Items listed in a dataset
------------------------

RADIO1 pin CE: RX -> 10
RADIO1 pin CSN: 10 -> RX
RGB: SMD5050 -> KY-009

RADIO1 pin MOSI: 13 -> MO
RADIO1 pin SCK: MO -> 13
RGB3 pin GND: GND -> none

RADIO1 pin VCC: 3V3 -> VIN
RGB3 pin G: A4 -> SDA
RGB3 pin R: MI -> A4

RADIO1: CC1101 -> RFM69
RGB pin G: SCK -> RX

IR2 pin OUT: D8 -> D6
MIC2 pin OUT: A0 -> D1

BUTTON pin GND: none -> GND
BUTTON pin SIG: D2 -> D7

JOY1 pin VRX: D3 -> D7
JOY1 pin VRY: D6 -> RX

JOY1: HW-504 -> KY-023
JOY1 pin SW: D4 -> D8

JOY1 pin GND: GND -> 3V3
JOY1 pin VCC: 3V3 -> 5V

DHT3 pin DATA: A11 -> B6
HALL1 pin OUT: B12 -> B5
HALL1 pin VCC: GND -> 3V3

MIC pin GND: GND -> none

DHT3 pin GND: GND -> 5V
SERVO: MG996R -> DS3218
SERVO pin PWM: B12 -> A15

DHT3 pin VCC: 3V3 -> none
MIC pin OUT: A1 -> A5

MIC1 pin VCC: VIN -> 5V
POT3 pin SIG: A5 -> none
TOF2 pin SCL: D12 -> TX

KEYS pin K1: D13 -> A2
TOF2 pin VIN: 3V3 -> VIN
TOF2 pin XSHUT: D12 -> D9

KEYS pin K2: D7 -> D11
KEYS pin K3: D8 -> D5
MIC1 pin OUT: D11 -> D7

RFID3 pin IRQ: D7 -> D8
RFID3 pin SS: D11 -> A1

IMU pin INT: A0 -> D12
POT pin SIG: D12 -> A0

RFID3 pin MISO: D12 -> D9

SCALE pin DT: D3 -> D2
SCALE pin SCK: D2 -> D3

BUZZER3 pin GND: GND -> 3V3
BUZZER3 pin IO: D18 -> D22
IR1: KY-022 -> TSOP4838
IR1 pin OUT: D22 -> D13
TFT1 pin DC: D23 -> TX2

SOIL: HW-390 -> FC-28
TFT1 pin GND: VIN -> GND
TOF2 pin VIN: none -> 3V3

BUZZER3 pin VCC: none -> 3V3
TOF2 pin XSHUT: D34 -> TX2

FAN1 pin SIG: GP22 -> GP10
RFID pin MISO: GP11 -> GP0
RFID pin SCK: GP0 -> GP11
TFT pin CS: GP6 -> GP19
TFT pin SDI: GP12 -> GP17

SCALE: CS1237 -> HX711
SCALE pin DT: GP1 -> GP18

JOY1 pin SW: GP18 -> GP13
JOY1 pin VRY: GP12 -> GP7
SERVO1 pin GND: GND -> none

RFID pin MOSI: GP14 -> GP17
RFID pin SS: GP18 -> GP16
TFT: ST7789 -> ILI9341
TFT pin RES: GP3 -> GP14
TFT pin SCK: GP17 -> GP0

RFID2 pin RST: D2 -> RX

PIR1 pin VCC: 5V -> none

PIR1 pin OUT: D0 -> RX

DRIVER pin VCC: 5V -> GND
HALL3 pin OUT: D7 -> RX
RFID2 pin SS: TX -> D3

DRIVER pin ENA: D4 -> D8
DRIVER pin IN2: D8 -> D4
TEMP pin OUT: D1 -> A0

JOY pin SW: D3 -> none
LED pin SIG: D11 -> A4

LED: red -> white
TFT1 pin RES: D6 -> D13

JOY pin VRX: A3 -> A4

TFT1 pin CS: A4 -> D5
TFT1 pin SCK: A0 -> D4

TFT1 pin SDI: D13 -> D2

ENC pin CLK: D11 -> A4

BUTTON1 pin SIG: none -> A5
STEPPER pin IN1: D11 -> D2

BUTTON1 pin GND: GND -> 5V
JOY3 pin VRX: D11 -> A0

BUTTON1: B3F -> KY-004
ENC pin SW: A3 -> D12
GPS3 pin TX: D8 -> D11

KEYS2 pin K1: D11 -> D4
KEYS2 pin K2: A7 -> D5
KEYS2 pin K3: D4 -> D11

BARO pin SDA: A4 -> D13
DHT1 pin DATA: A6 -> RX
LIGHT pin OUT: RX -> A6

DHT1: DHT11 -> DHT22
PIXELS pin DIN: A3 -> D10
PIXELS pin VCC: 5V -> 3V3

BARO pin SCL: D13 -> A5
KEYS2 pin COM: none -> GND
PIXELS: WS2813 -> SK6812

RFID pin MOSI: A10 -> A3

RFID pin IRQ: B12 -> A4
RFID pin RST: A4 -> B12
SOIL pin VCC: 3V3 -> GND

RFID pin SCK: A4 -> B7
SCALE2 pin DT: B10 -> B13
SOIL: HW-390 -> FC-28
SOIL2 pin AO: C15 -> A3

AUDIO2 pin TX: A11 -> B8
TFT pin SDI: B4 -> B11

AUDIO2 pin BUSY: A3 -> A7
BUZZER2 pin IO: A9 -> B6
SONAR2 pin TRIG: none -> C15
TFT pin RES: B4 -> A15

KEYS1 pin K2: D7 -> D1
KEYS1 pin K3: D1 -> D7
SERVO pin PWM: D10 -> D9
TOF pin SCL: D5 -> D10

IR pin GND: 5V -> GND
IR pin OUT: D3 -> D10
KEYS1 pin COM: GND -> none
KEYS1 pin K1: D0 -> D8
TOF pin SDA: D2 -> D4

------------------------

- _What this task involves_: Produce a verbatim transcription of the entries above.

- _Response_:
RADIO1 pin CE: RX -> 10
RADIO1 pin CSN: 10 -> RX
RGB: SMD5050 -> KY-009

RADIO1 pin MOSI: 13 -> MO
RADIO1 pin SCK: MO -> 13
RGB3 pin GND: GND -> none

RADIO1 pin VCC: 3V3 -> VIN
RGB3 pin G: A4 -> SDA
RGB3 pin R: MI -> A4

RADIO1: CC1101 -> RFM69
RGB pin G: SCK -> RX

IR2 pin OUT: D8 -> D6
MIC2 pin OUT: A0 -> D1

BUTTON pin GND: none -> GND
BUTTON pin SIG: D2 -> D7

JOY1 pin VRX: D3 -> D7
JOY1 pin VRY: D6 -> RX

JOY1: HW-504 -> KY-023
JOY1 pin SW: D4 -> D8

JOY1 pin GND: GND -> 3V3
JOY1 pin VCC: 3V3 -> 5V

DHT3 pin DATA: A11 -> B6
HALL1 pin OUT: B12 -> B5
HALL1 pin VCC: GND -> 3V3

MIC pin GND: GND -> none

DHT3 pin GND: GND -> 5V
SERVO: MG996R -> DS3218
SERVO pin PWM: B12 -> A15

DHT3 pin VCC: 3V3 -> none
MIC pin OUT: A1 -> A5

MIC1 pin VCC: VIN -> 5V
POT3 pin SIG: A5 -> none
TOF2 pin SCL: D12 -> TX

KEYS pin K1: D13 -> A2
TOF2 pin VIN: 3V3 -> VIN
TOF2 pin XSHUT: D12 -> D9

KEYS pin K2: D7 -> D11
KEYS pin K3: D8 -> D5
MIC1 pin OUT: D11 -> D7

RFID3 pin IRQ: D7 -> D8
RFID3 pin SS: D11 -> A1

IMU pin INT: A0 -> D12
POT pin SIG: D12 -> A0

RFID3 pin MISO: D12 -> D9

SCALE pin DT: D3 -> D2
SCALE pin SCK: D2 -> D3

BUZZER3 pin GND: GND -> 3V3
BUZZER3 pin IO: D18 -> D22
IR1: KY-022 -> TSOP4838
IR1 pin OUT: D22 -> D13
TFT1 pin DC: D23 -> TX2

SOIL: HW-390 -> FC-28
TFT1 pin GND: VIN -> GND
TOF2 pin VIN: none -> 3V3

BUZZER3 pin VCC: none -> 3V3
TOF2 pin XSHUT: D34 -> TX2

FAN1 pin SIG: GP22 -> GP10
RFID pin MISO: GP11 -> GP0
RFID pin SCK: GP0 -> GP11
TFT pin CS: GP6 -> GP19
TFT pin SDI: GP12 -> GP17

SCALE: CS1237 -> HX711
SCALE pin DT: GP1 -> GP18

JOY1 pin SW: GP18 -> GP13
JOY1 pin VRY: GP12 -> GP7
SERVO1 pin GND: GND -> none

RFID pin MOSI: GP14 -> GP17
RFID pin SS: GP18 -> GP16
TFT: ST7789 -> ILI9341
TFT pin RES: GP3 -> GP14
TFT pin SCK: GP17 -> GP0

RFID2 pin RST: D2 -> RX

PIR1 pin VCC: 5V -> none

PIR1 pin OUT: D0 -> RX

DRIVER pin VCC: 5V -> GND
HALL3 pin OUT: D7 -> RX
RFID2 pin SS: TX -> D3

DRIVER pin ENA: D4 -> D8
DRIVER pin IN2: D8 -> D4
TEMP pin OUT: D1 -> A0

JOY pin SW: D3 -> none
LED pin SIG: D11 -> A4

LED: red -> white
TFT1 pin RES: D6 -> D13

JOY pin VRX: A3 -> A4

TFT1 pin CS: A4 -> D5
TFT1 pin SCK: A0 -> D4

TFT1 pin SDI: D13 -> D2

ENC pin CLK: D11 -> A4

BUTTON1 pin SIG: none -> A5
STEPPER pin IN1: D11 -> D2

BUTTON1 pin GND: GND -> 5V
JOY3 pin VRX: D11 -> A0

BUTTON1: B3F -> KY-004
ENC pin SW: A3 -> D12
GPS3 pin TX: D8 -> D11

KEYS2 pin K1: D11 -> D4
KEYS2 pin K2: A7 -> D5
KEYS2 pin K3: D4 -> D11

BARO pin SDA: A4 -> D13
DHT1 pin DATA: A6 -> RX
LIGHT pin OUT: RX -> A6

DHT1: DHT11 -> DHT22
PIXELS pin DIN: A3 -> D10
PIXELS pin VCC: 5V -> 3V3

BARO pin SCL: D13 -> A5
KEYS2 pin COM: none -> GND
PIXELS: WS2813 -> SK6812

RFID pin MOSI: A10 -> A3

RFID pin IRQ: B12 -> A4
RFID pin RST: A4 -> B12
SOIL pin VCC: 3V3 -> GND

RFID pin SCK: A4 -> B7
SCALE2 pin DT: B10 -> B13
SOIL: HW-390 -> FC-28
SOIL2 pin AO: C15 -> A3

AUDIO2 pin TX: A11 -> B8
TFT pin SDI: B4 -> B11

AUDIO2 pin BUSY: A3 -> A7
BUZZER2 pin IO: A9 -> B6
SONAR2 pin TRIG: none -> C15
TFT pin RES: B4 -> A15

KEYS1 pin K2: D7 -> D1
KEYS1 pin K3: D1 -> D7
SERVO pin PWM: D10 -> D9
TOF pin SCL: D5 -> D10

IR pin GND: 5V -> GND
IR pin OUT: D3 -> D10
KEYS1 pin COM: GND -> none
KEYS1 pin K1: D0 -> D8
TOF pin SDA: D2 -> D4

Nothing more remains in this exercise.